Object matching data:
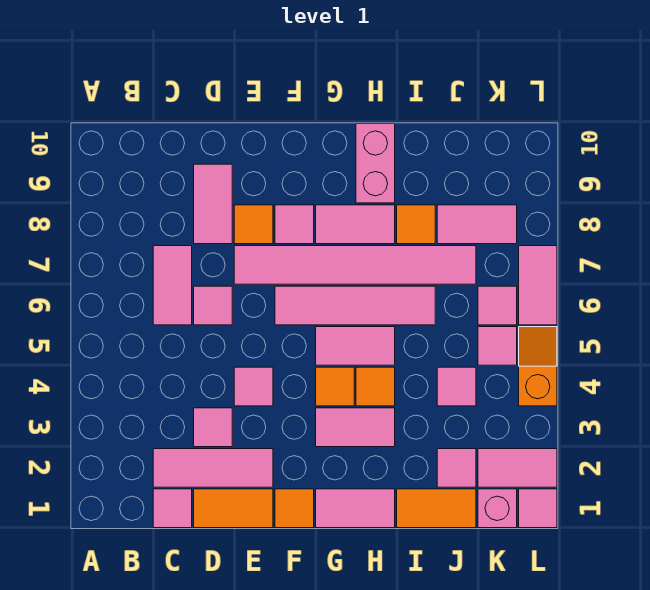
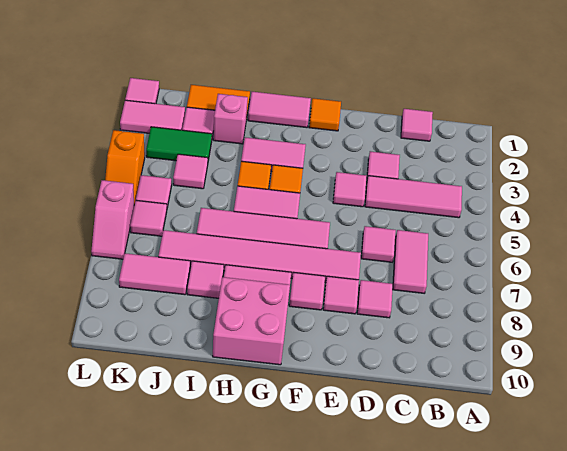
pink tile C2:E2 level 1 -> pink tile B4:D4 level 1
orange tile D1:E1 level 1 -> none
pink tile D8:D9 level 1 -> pink tile D8 level 1
orange tile E8 level 1 -> pink tile E8 level 1
pink brick H9:H10 level 1 -> pink brick G9:H10 level 1
orange tile I8 level 1 -> pink tile I8 level 1
none -> green tile J3:K3 level 1
pink brick K1 level 1 -> pink brick I2 level 1
pink tile L6:L7 level 1 -> pink slope L6:L7 level 1 top 6

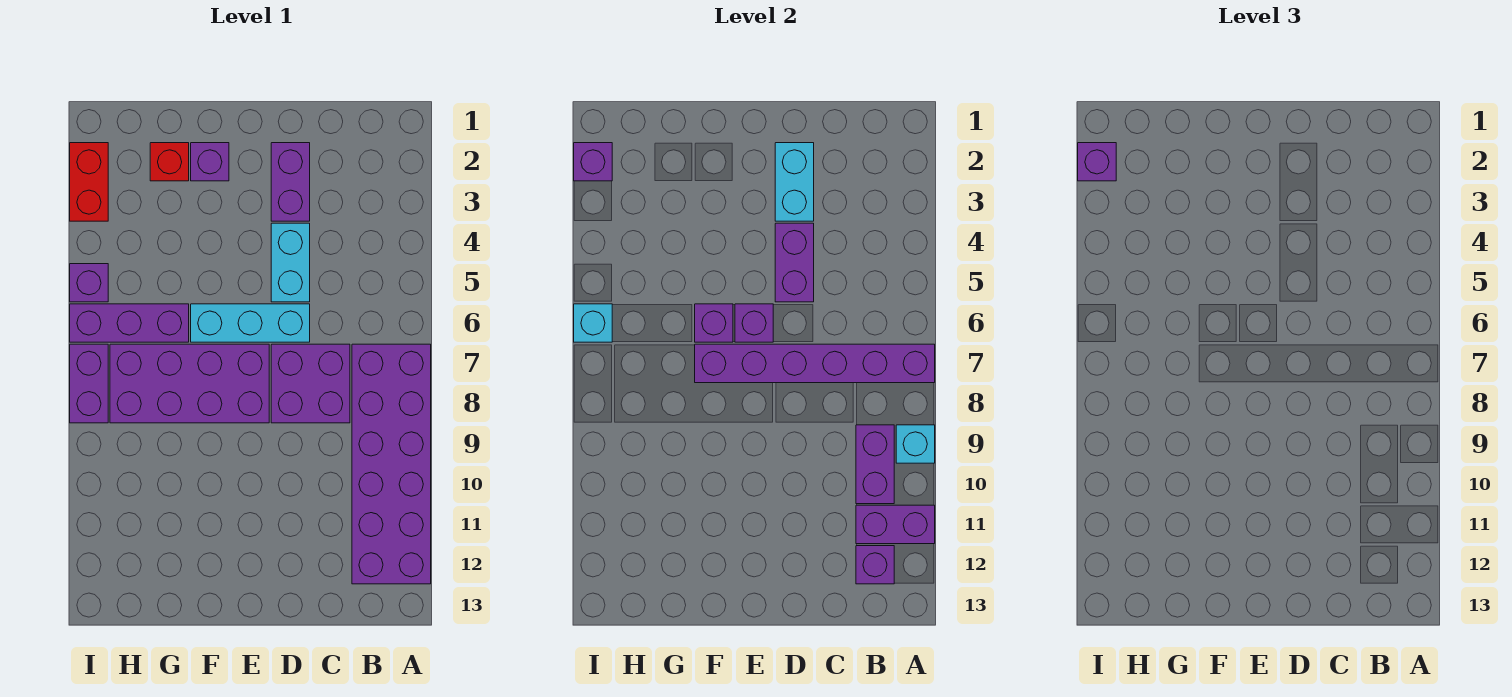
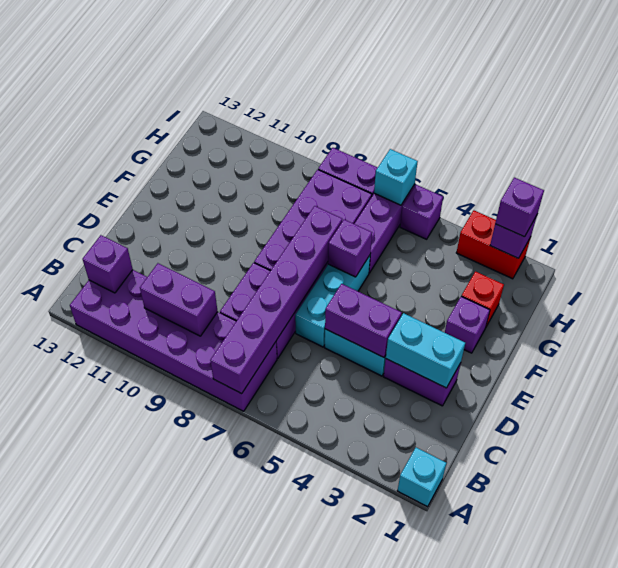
cyan brick A9 level 2 -> cyan brick A1 level 1
purple brick A11:B11 level 2 -> none
purple brick E6 level 2 -> none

WHAT THE TASK ASKS:
Leave the images out and print each entry exactly.

ANSWER SPACE:
pink tile C2:E2 level 1 -> pink tile B4:D4 level 1
orange tile D1:E1 level 1 -> none
pink tile D8:D9 level 1 -> pink tile D8 level 1
orange tile E8 level 1 -> pink tile E8 level 1
pink brick H9:H10 level 1 -> pink brick G9:H10 level 1
orange tile I8 level 1 -> pink tile I8 level 1
none -> green tile J3:K3 level 1
pink brick K1 level 1 -> pink brick I2 level 1
pink tile L6:L7 level 1 -> pink slope L6:L7 level 1 top 6

cyan brick A9 level 2 -> cyan brick A1 level 1
purple brick A11:B11 level 2 -> none
purple brick E6 level 2 -> none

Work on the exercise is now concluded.